(Coordinate pair lists)
..........
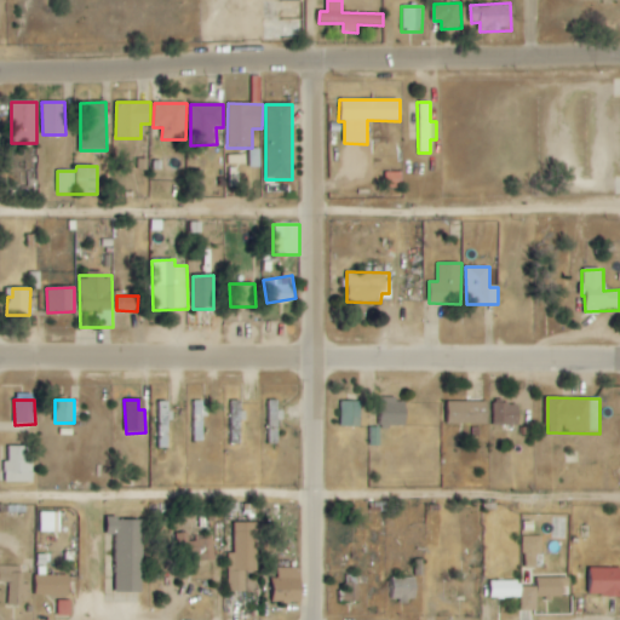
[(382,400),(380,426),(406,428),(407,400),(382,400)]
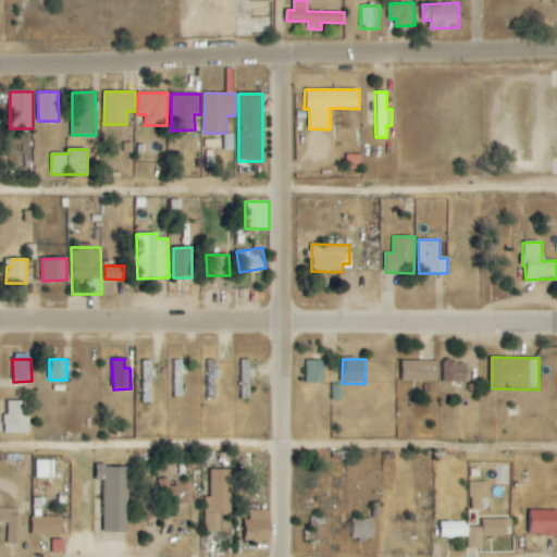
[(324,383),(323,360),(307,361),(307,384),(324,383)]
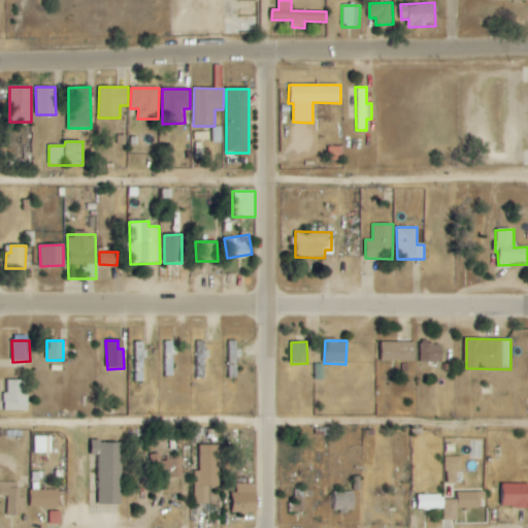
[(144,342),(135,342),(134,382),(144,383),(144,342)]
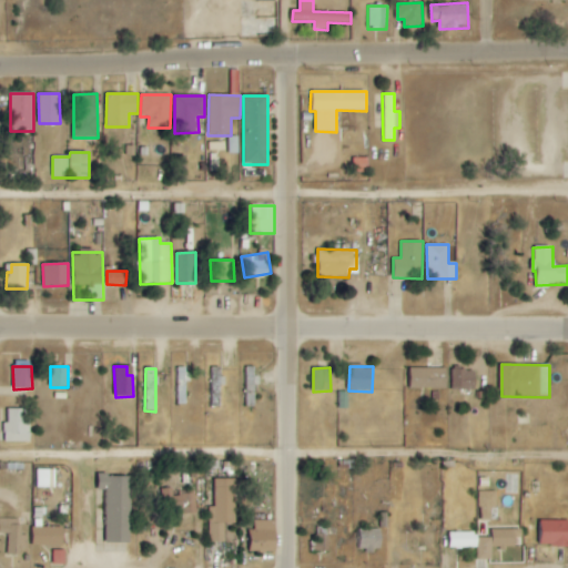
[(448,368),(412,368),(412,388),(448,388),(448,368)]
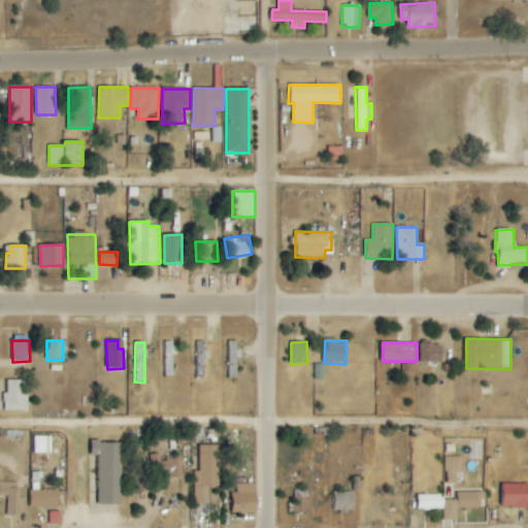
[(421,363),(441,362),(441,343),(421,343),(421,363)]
..........
Task to complete: Only the lines from the one with "[(448,368),(412,368),(412,388),(448,388),(448,368)]" through the final line of the entries above are to be repeated, exactly as written and without pictures.

Result for this exercise:
[(448,368),(412,368),(412,388),(448,388),(448,368)]
[(421,363),(441,362),(441,343),(421,343),(421,363)]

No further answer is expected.